_What you have to do_:
Down to the last line, set down the listing below exactly, apart from its pictures.

===== Dataset content

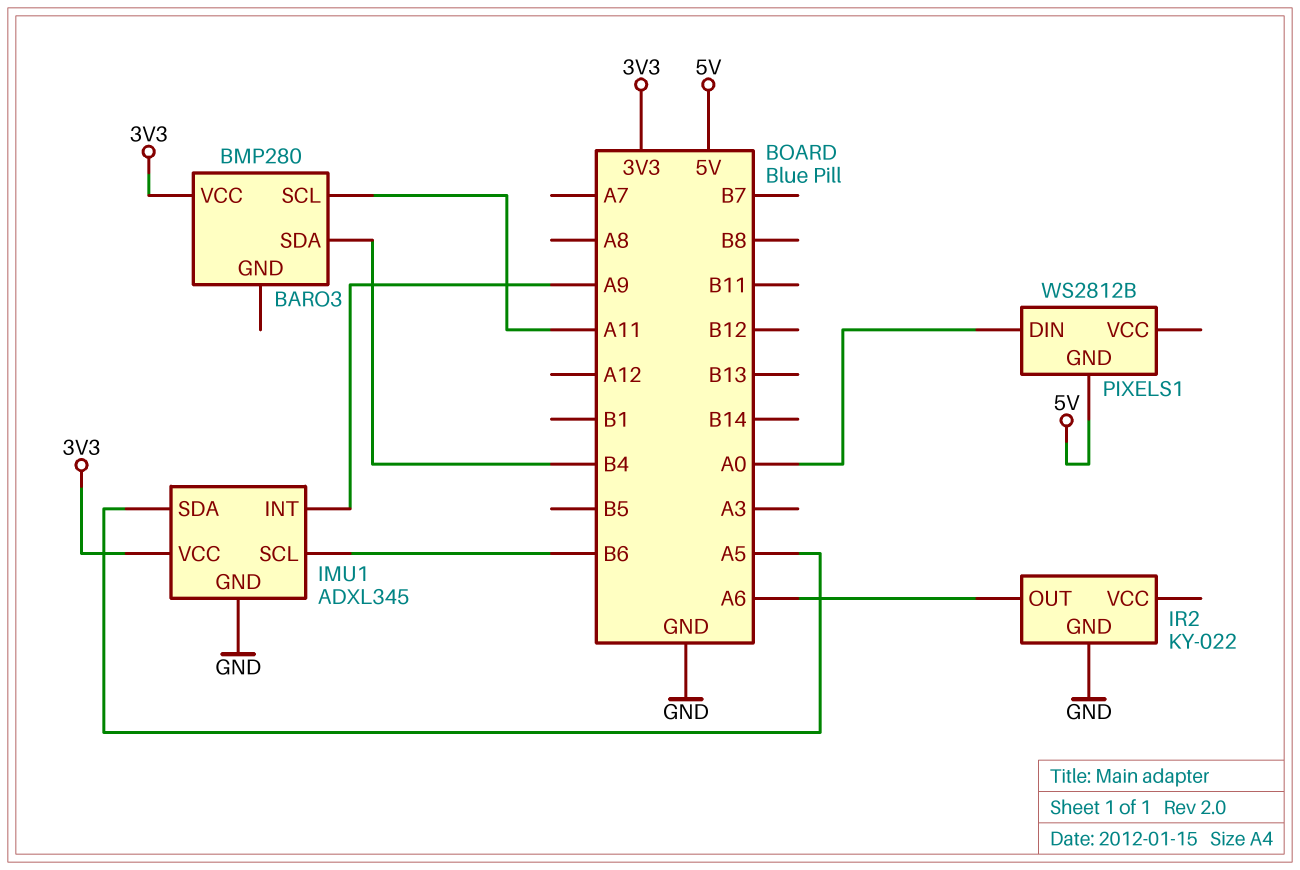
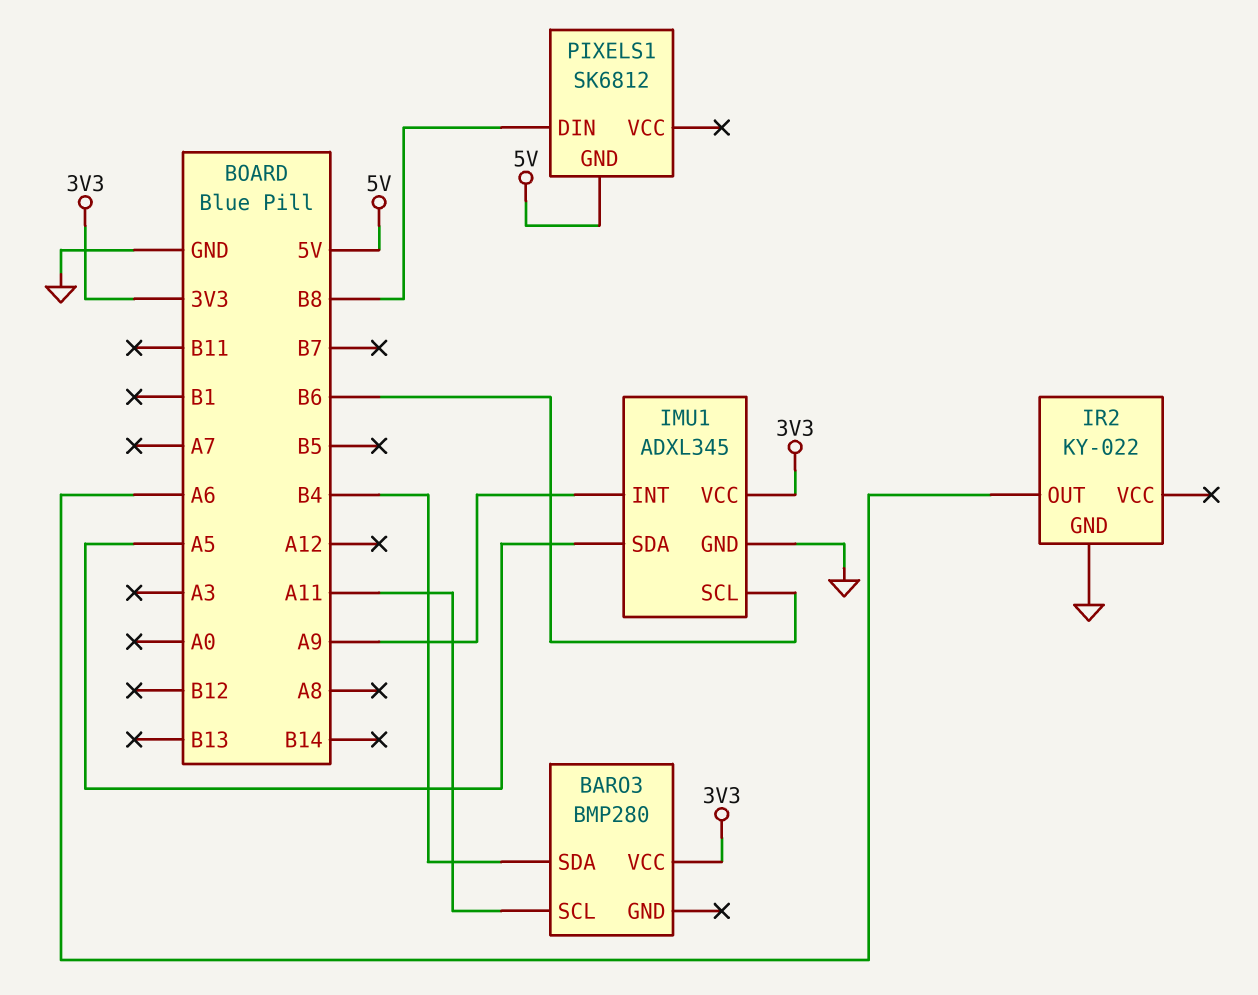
PIXELS1: WS2812B -> SK6812
PIXELS1 pin DIN: A0 -> B8

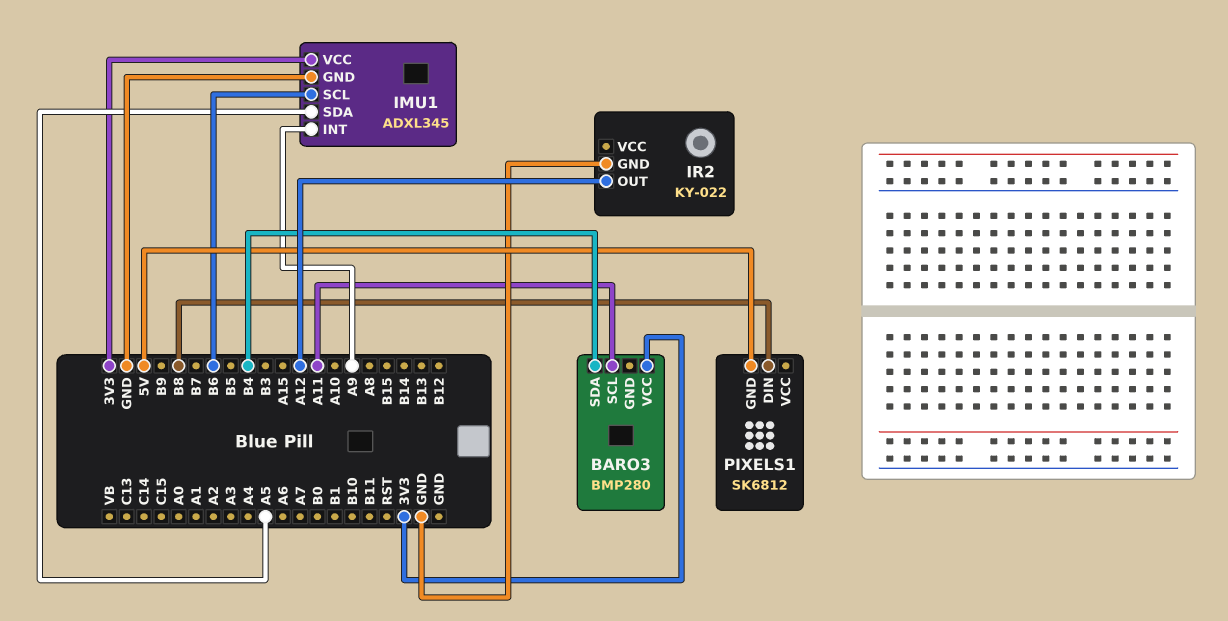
IR2 pin OUT: A6 -> A12

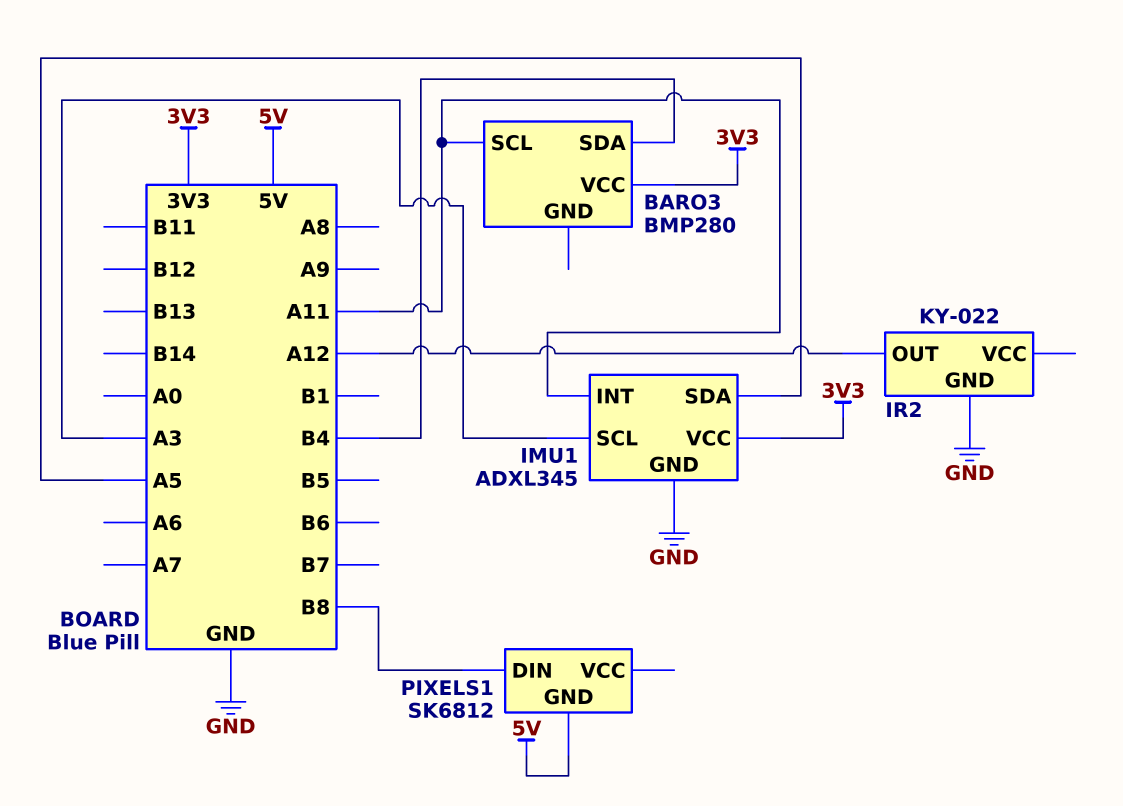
IMU1 pin INT: A9 -> A11
IMU1 pin SCL: B6 -> A3

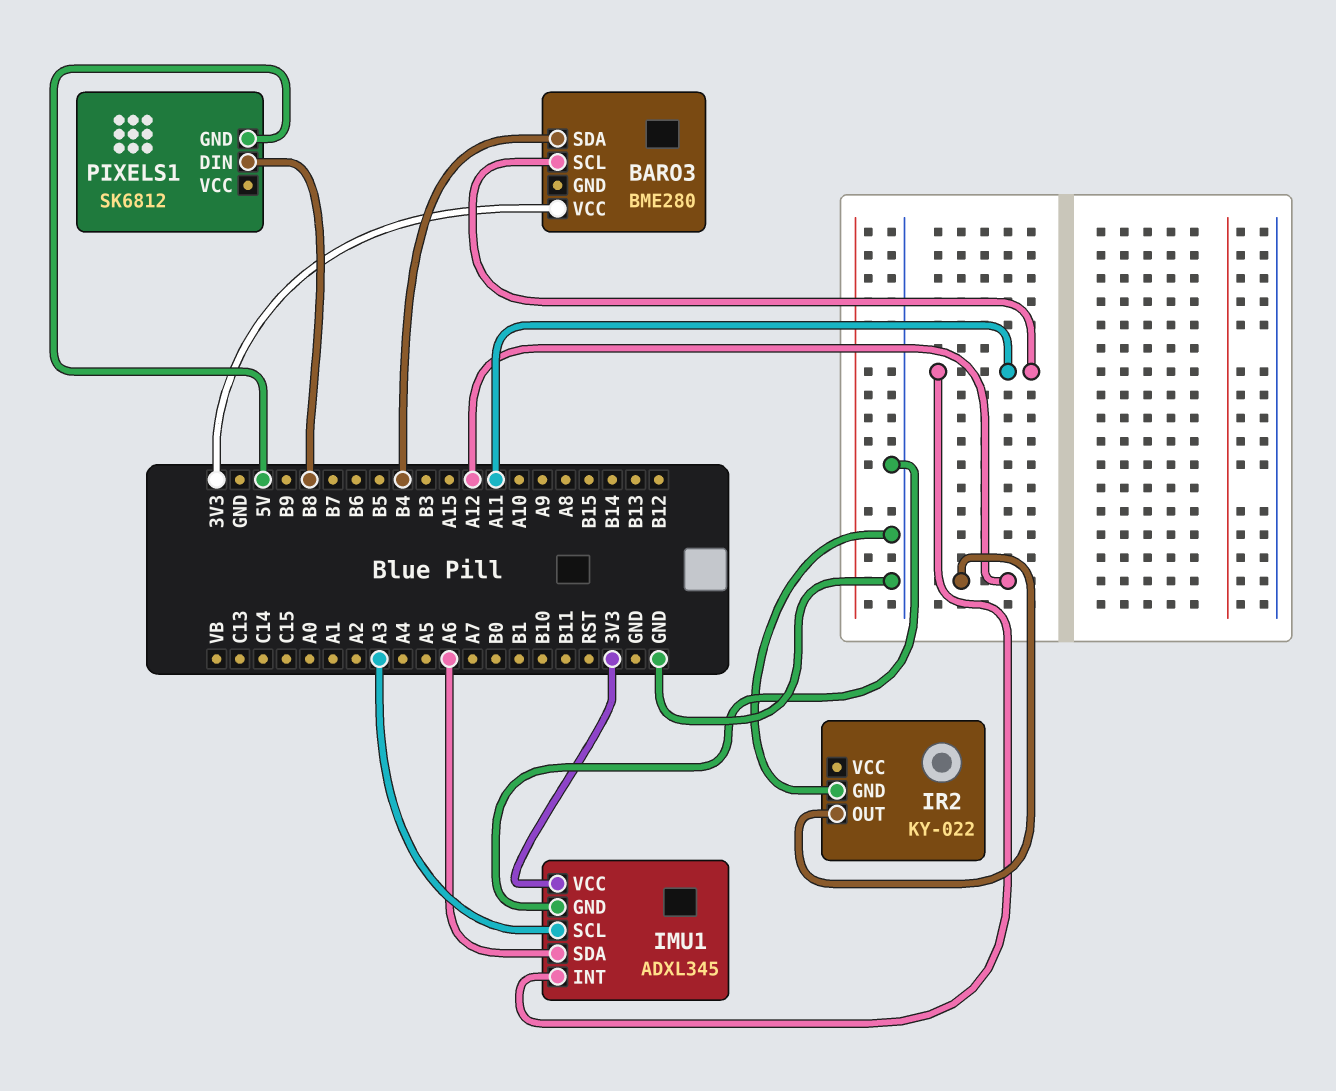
BARO3: BMP280 -> BME280
IMU1 pin SDA: A5 -> A6

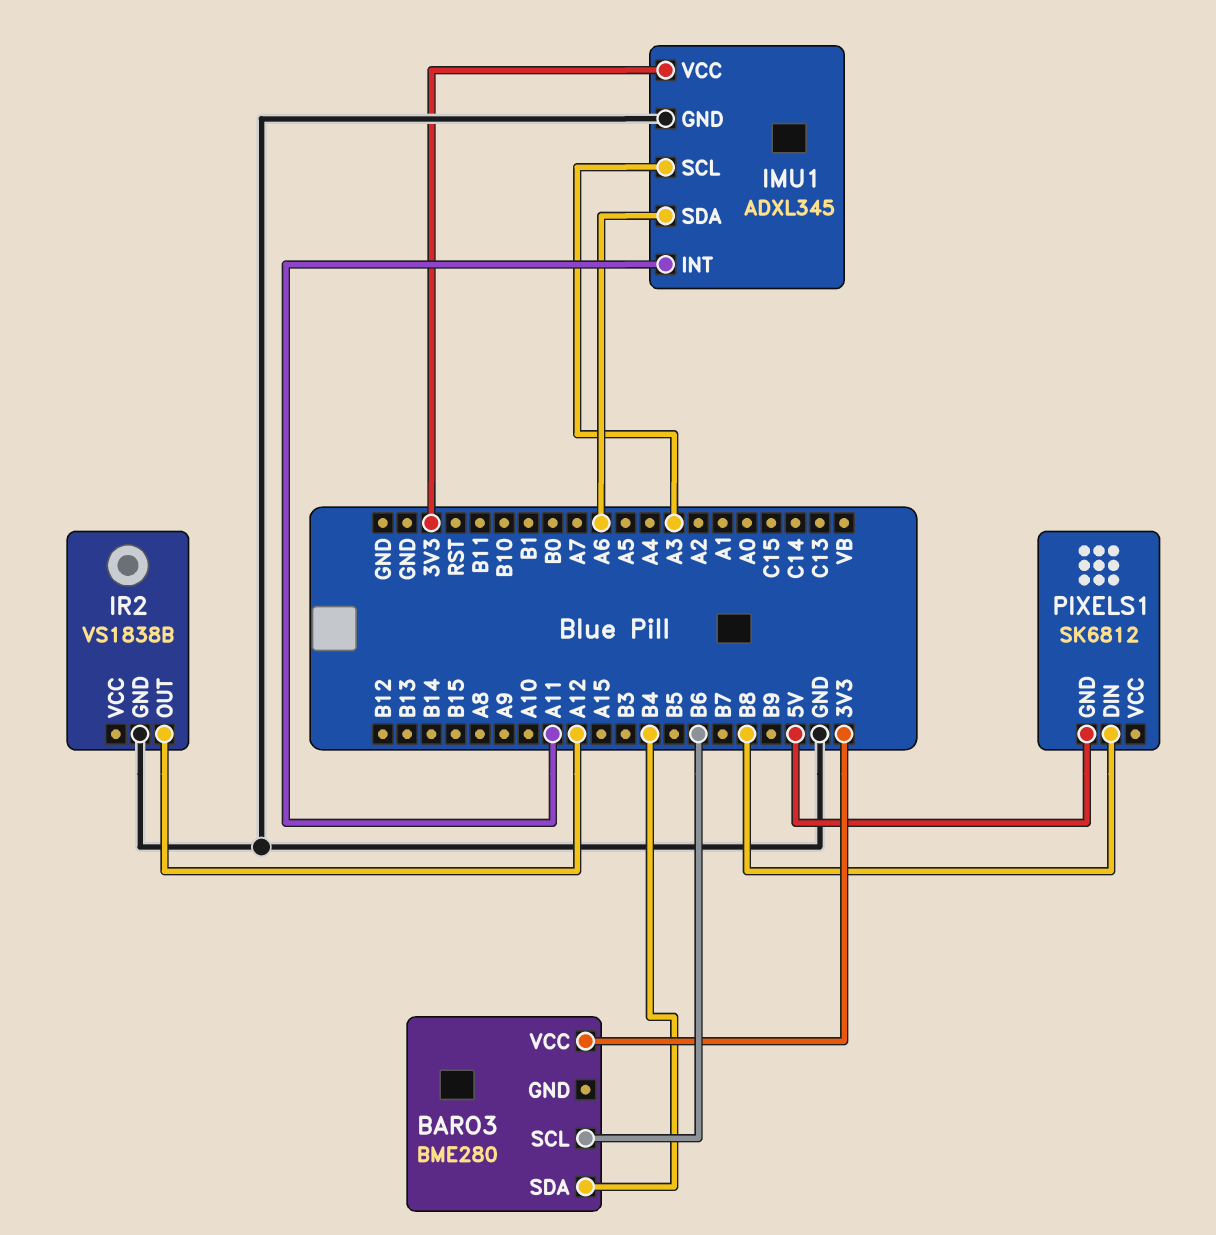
BARO3 pin SCL: A11 -> B6
IR2: KY-022 -> VS1838B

==========

_Output_:
PIXELS1: WS2812B -> SK6812
PIXELS1 pin DIN: A0 -> B8

IR2 pin OUT: A6 -> A12

IMU1 pin INT: A9 -> A11
IMU1 pin SCL: B6 -> A3

BARO3: BMP280 -> BME280
IMU1 pin SDA: A5 -> A6

BARO3 pin SCL: A11 -> B6
IR2: KY-022 -> VS1838B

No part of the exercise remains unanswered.